→ ABOUT THIS TASK
When a line below contains the word "plus", it counts toward the total; give that total and nothing besides.

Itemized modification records

======

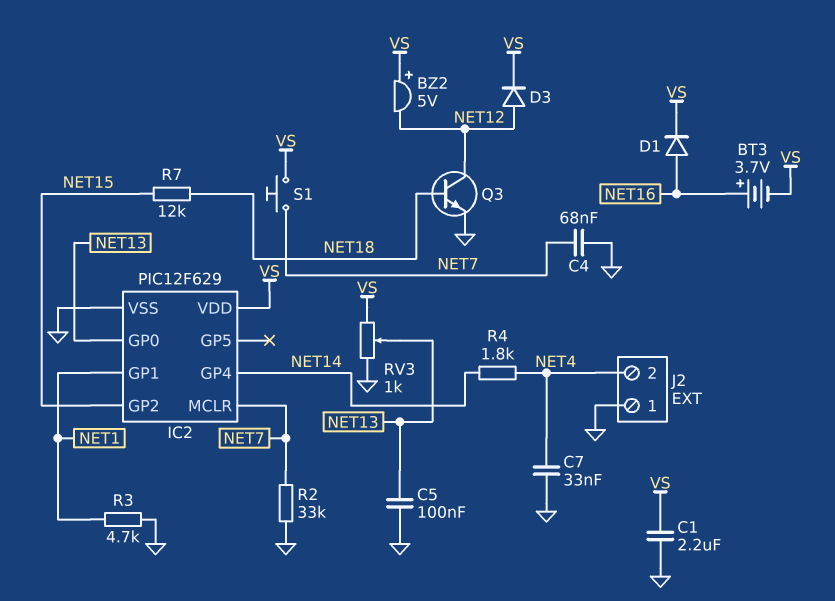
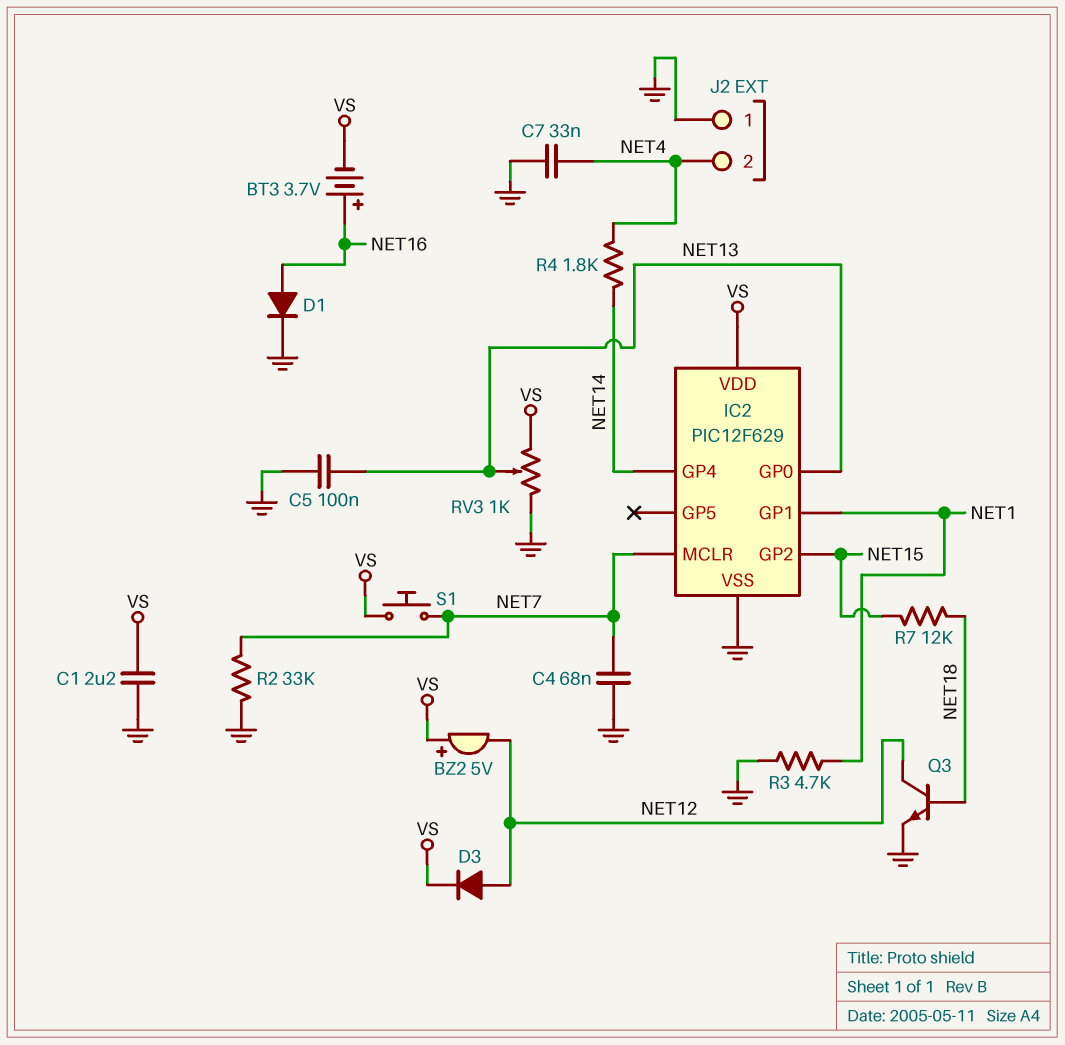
D1: diode (A NET16, K VS) -> diode (A NET16, K GND)

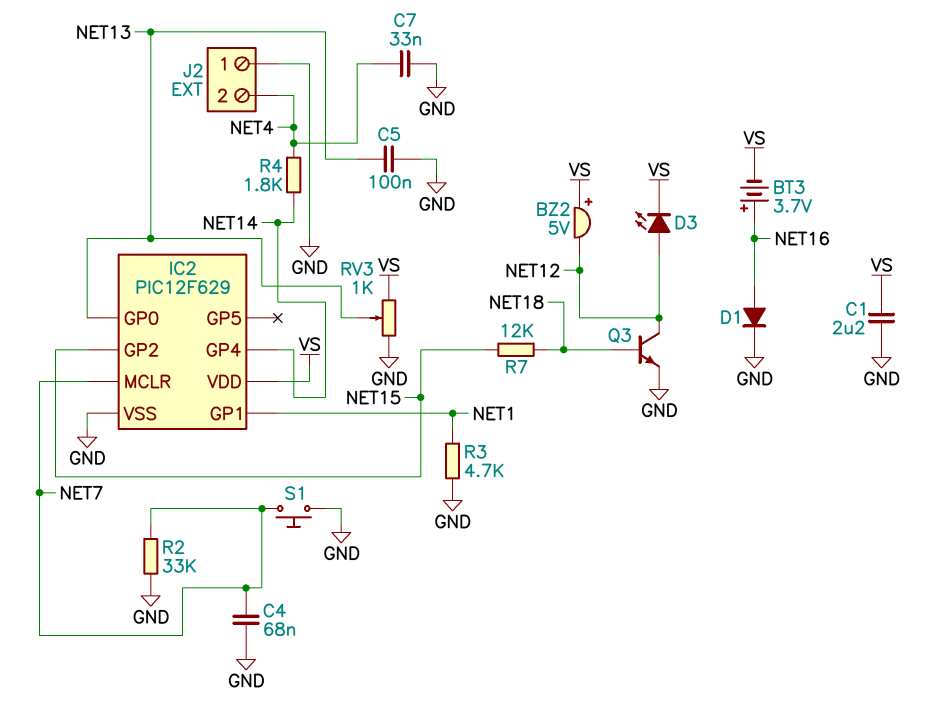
D3: diode (A NET12, K VS) -> LED (A NET12, K VS)
S1: button (NET7, VS) -> button (GND, NET7)

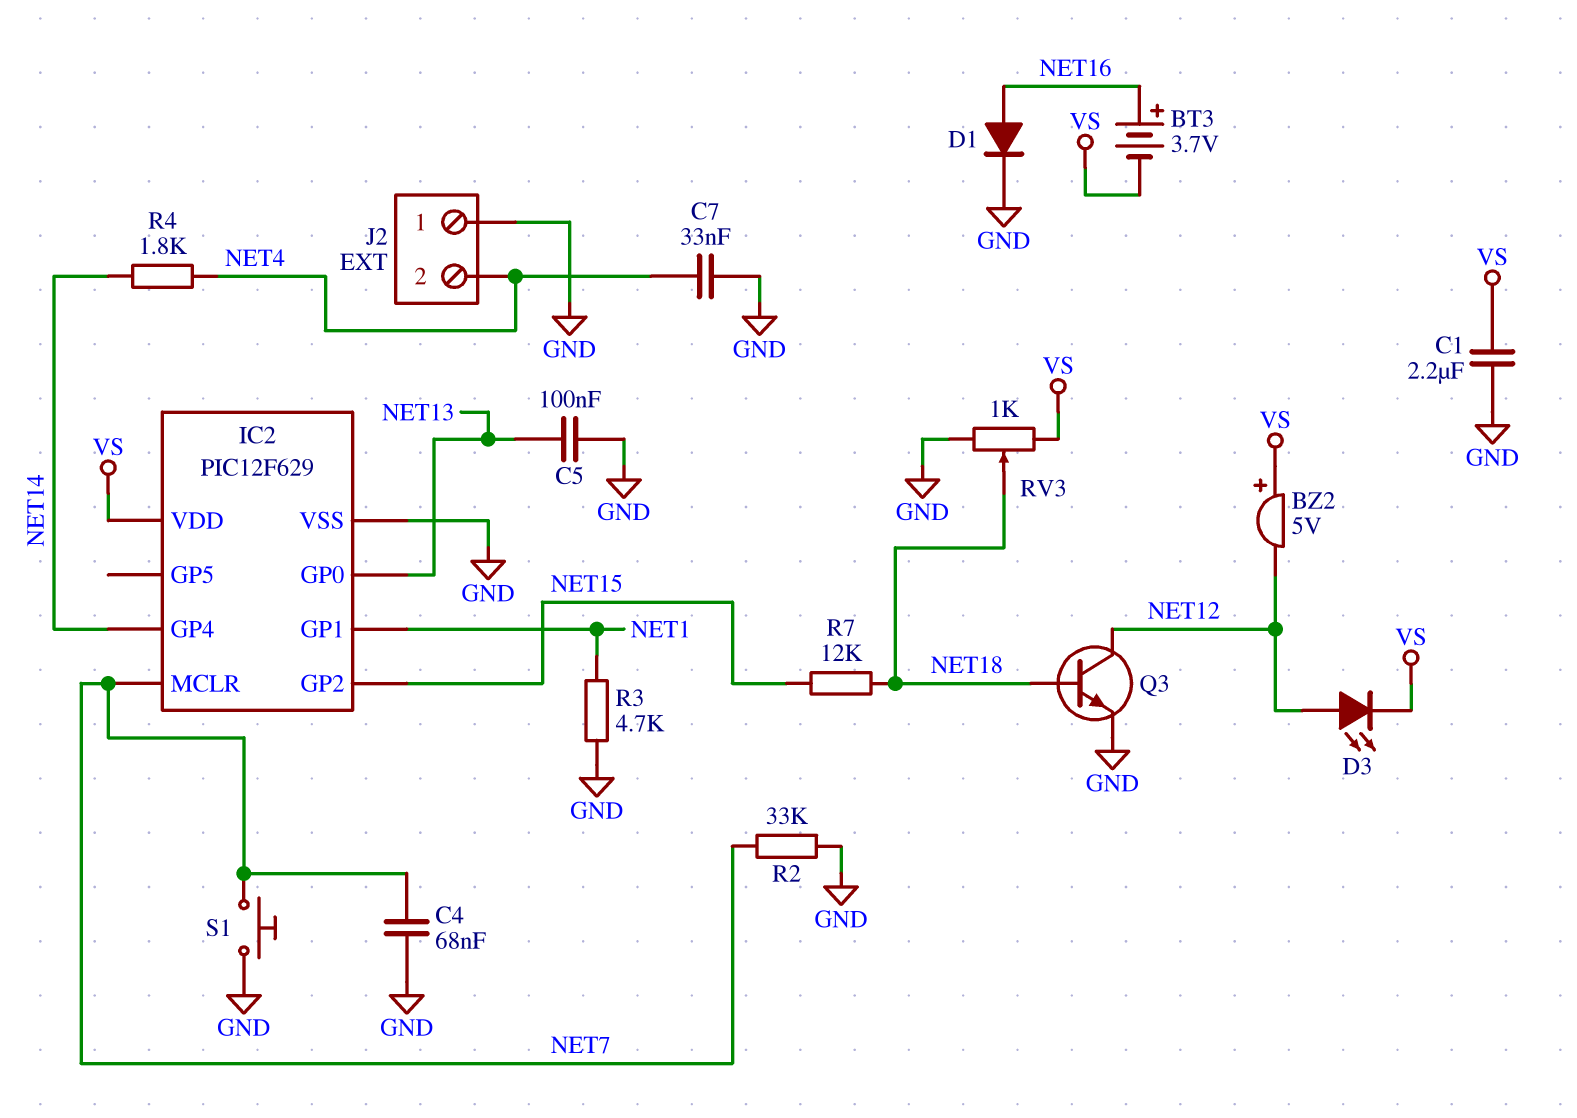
RV3: 1k (GND, VS, wiper NET13) -> 1k (GND, VS, wiper NET18)

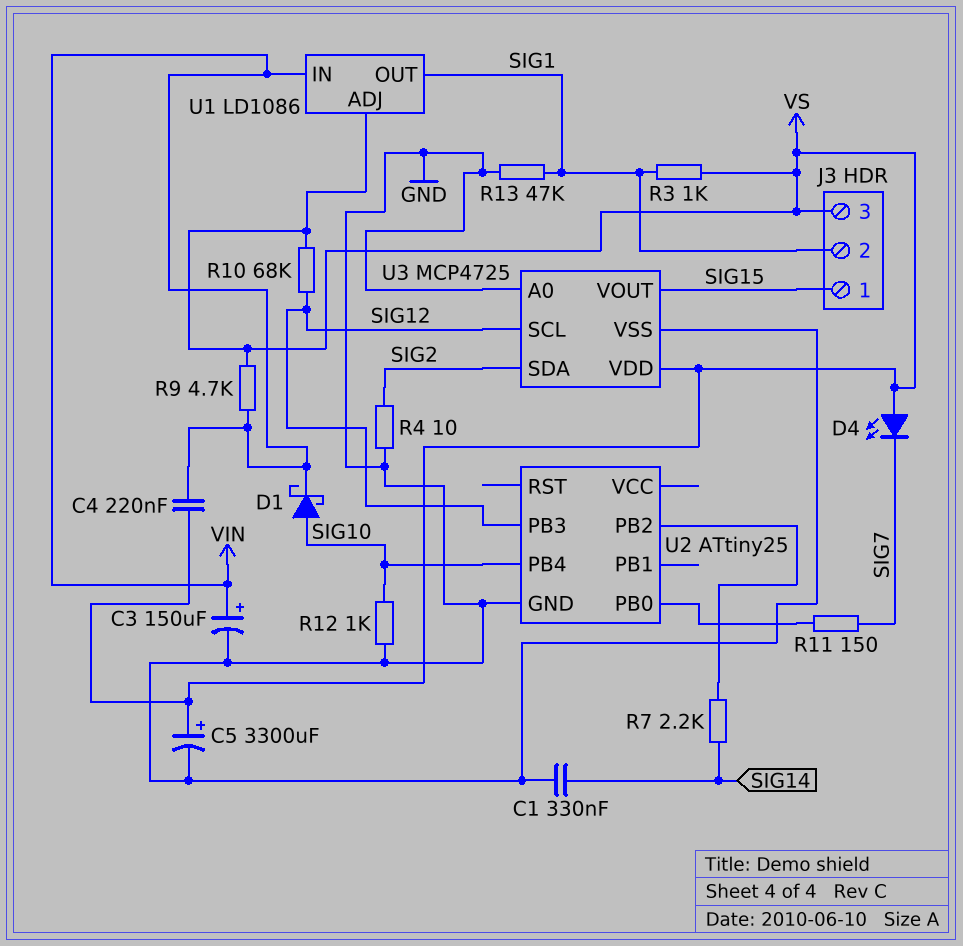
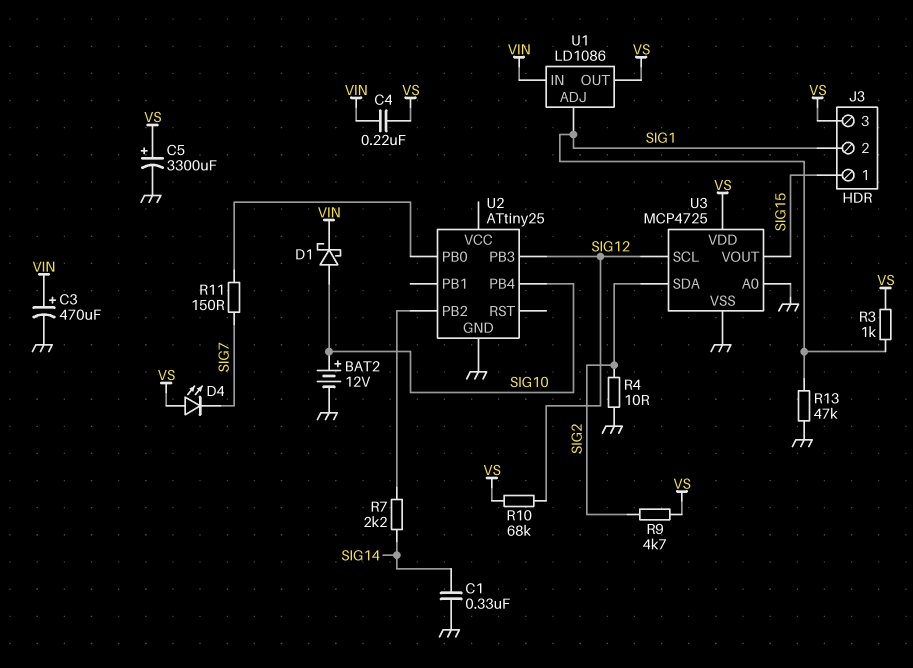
BAT2: none -> 12V (plus SIG10, minus GND)
C3: 150uF (plus VIN, minus GND) -> 470uF (plus VIN, minus GND)
R9: 4.7k (VIN, VS) -> 4.7k (SIG2, VS)
R12: 1k (GND, SIG10) -> none
U1 pin ADJ: VS -> SIG1
U1 pin OUT: SIG1 -> VS

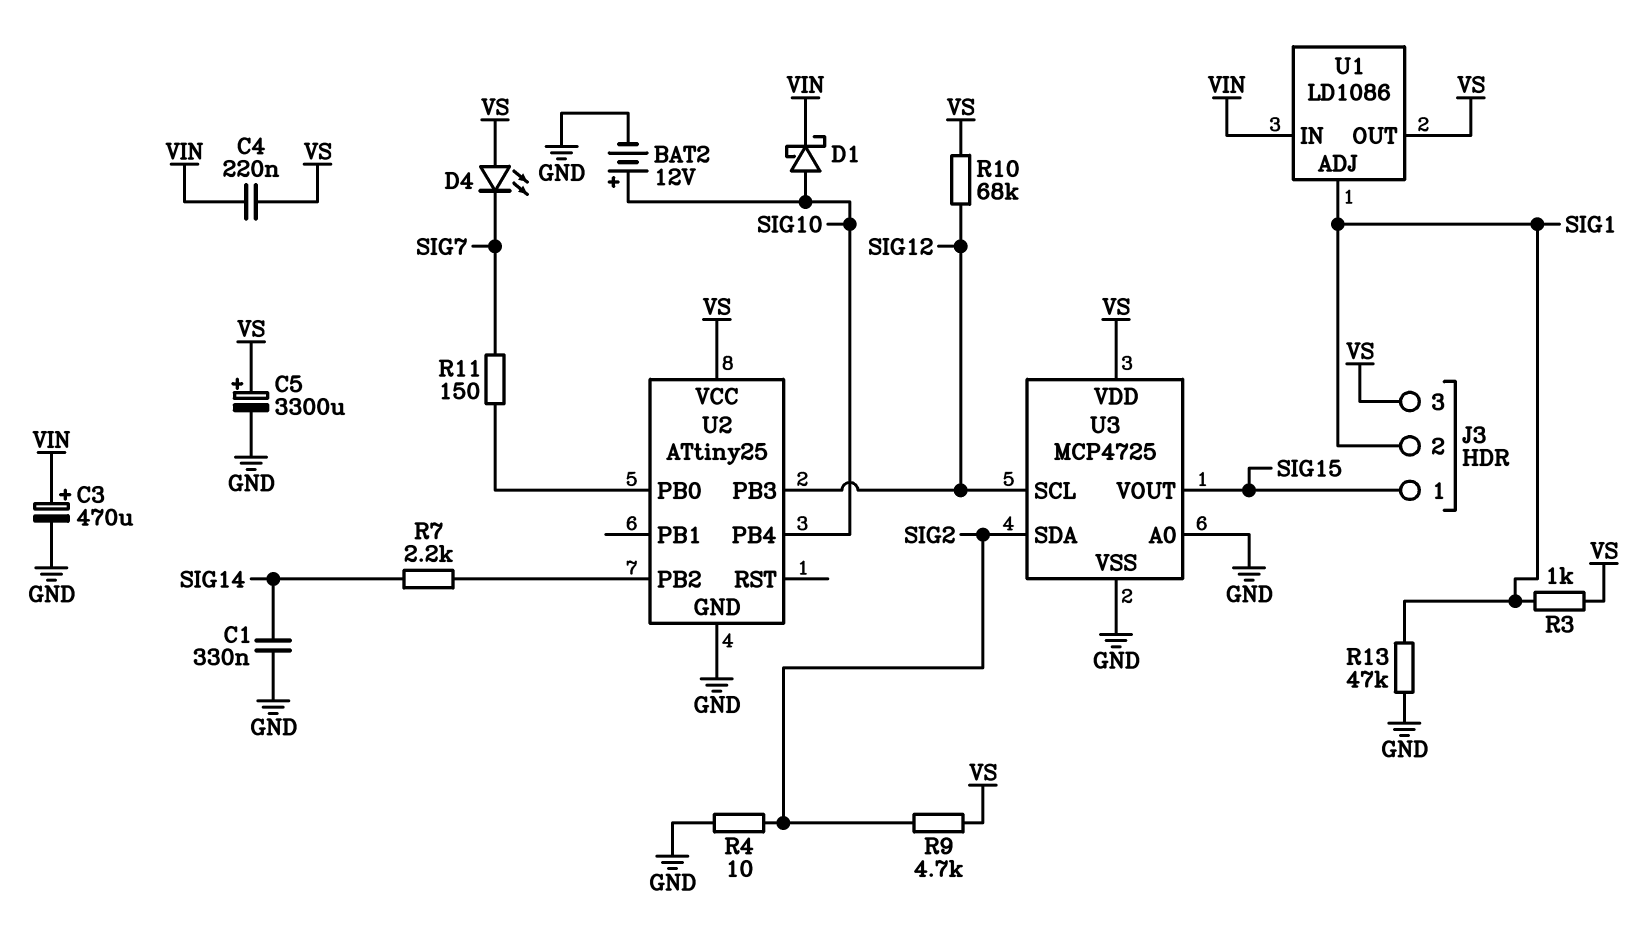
U2 pin VCC: none -> VS

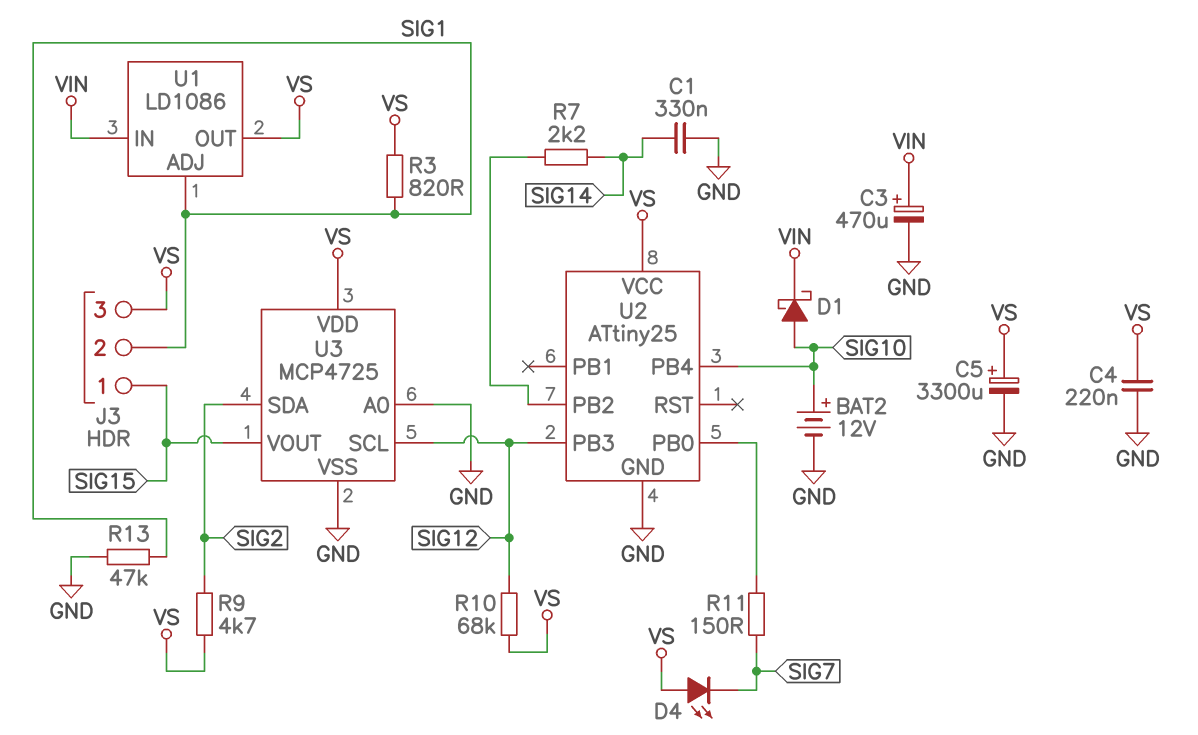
C4: 220nF (VIN, VS) -> 220nF (GND, VS)
R3: 1k (SIG1, VS) -> 820 (SIG1, VS)
R4: 10 (GND, SIG2) -> none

======

→ ANSWER
2